All lines containing the string "none" must be copied from the entries.

Stored dataset items:
----

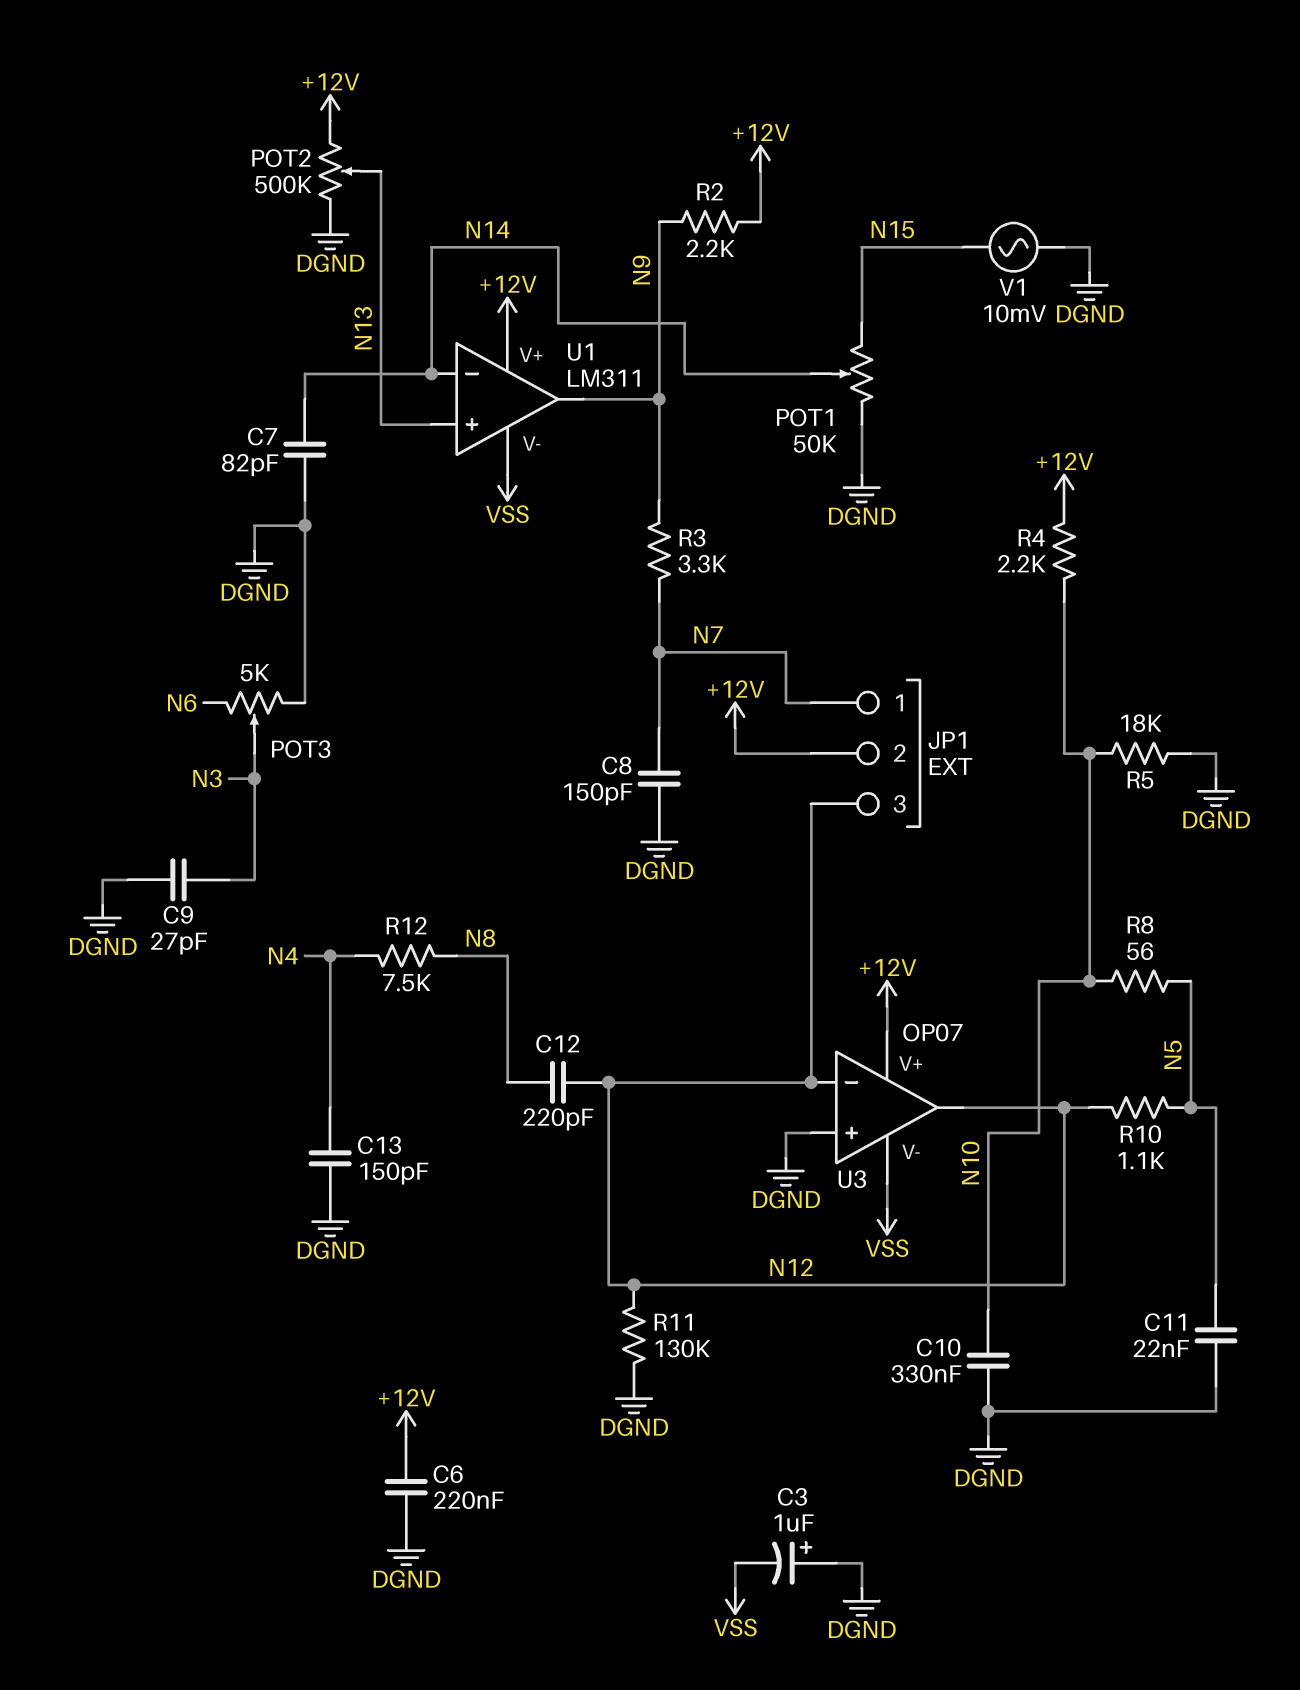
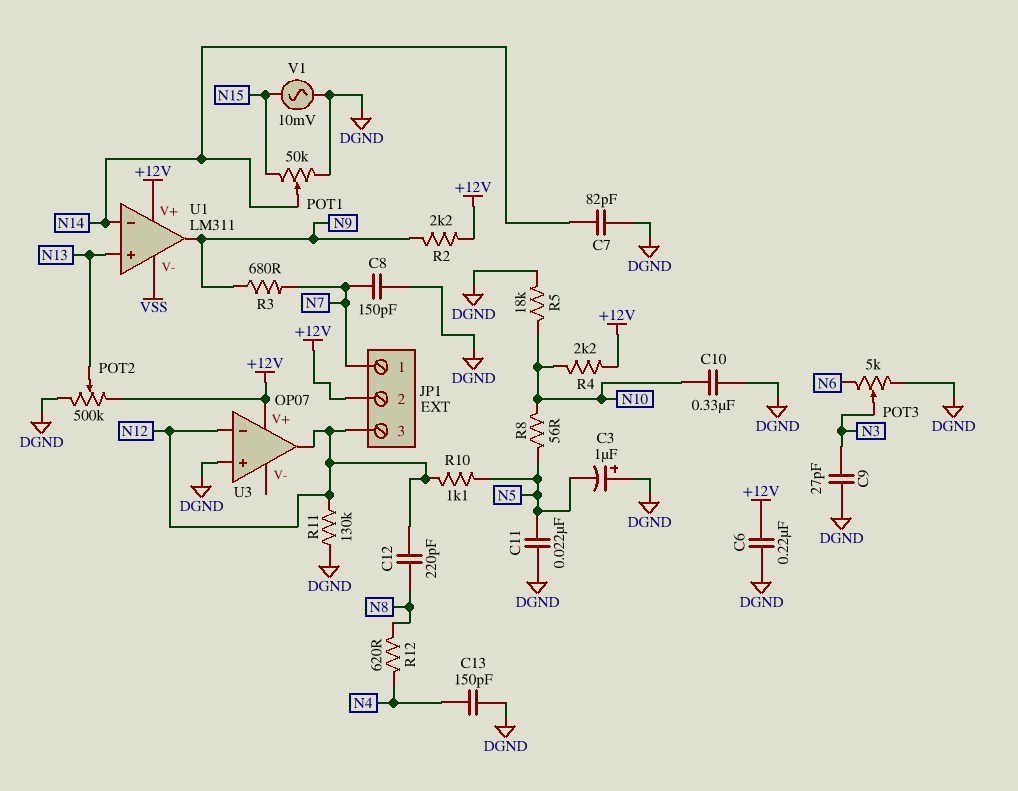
C3: 1uF (plus DGND, minus VSS) -> 1uF (plus DGND, minus N5)
R3: 3.3k (N7, N9) -> 680 (N7, N9)
R12: 7.5k (N4, N8) -> 620 (N4, N8)
U3 pin V-: VSS -> none

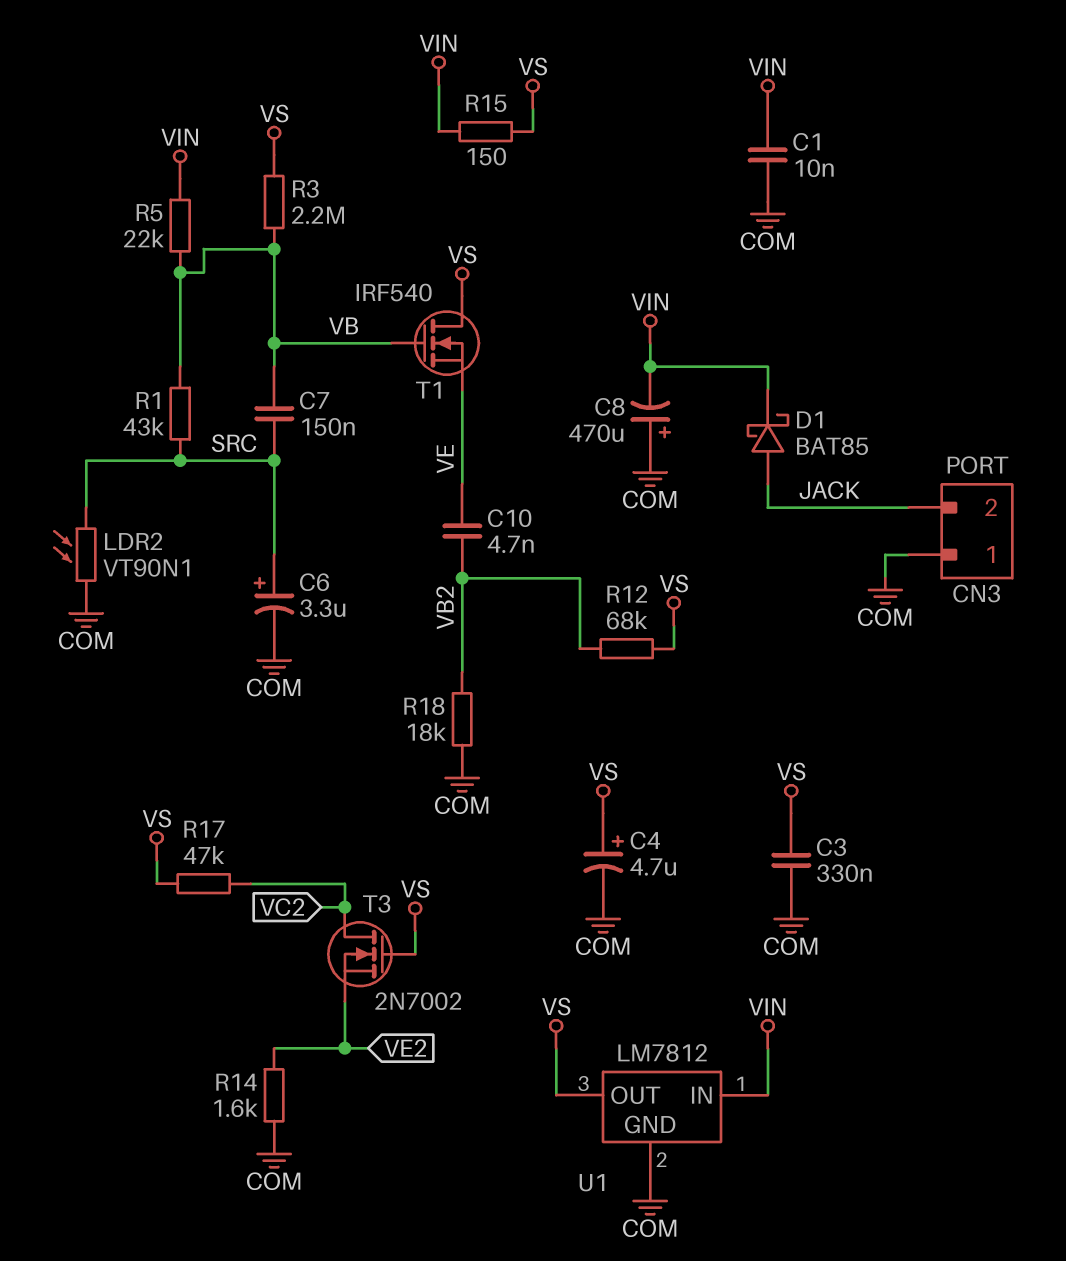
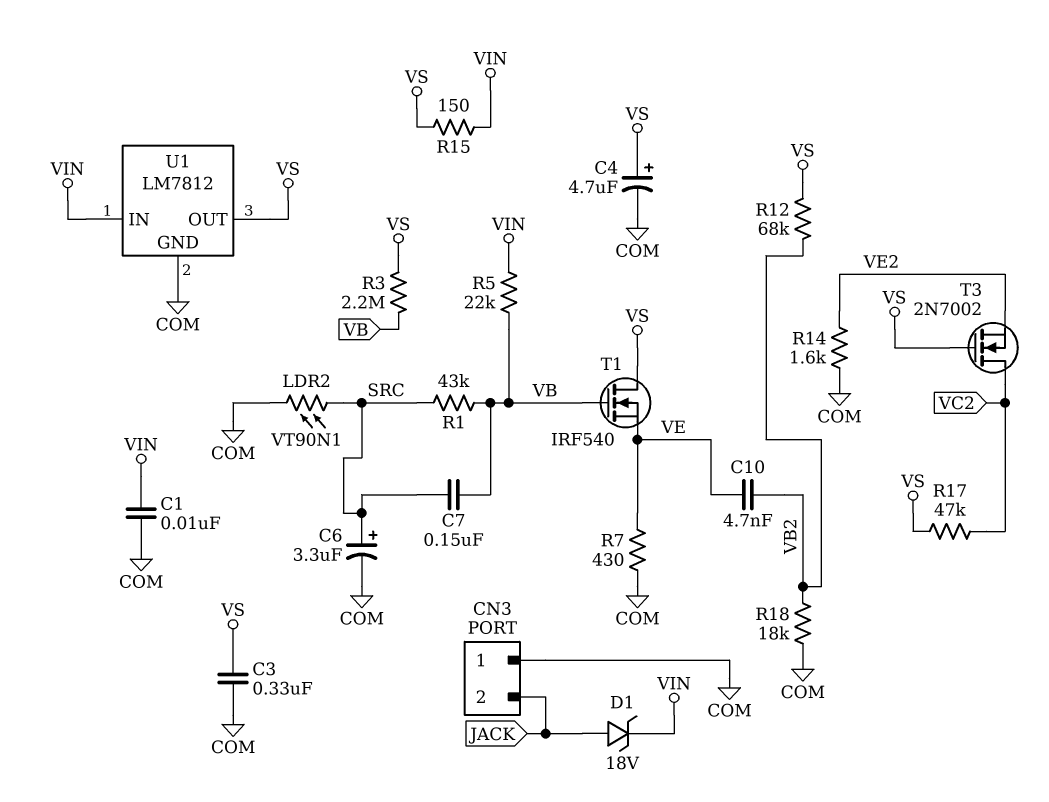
C8: 470uF (plus COM, minus VIN) -> none
D1: schottky BAT85 (A JACK, K VIN) -> zener 18V (A JACK, K VIN)
R7: none -> 430 (COM, VE)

----

§ **Result below**:
U3 pin V-: VSS -> none
C8: 470uF (plus COM, minus VIN) -> none
R7: none -> 430 (COM, VE)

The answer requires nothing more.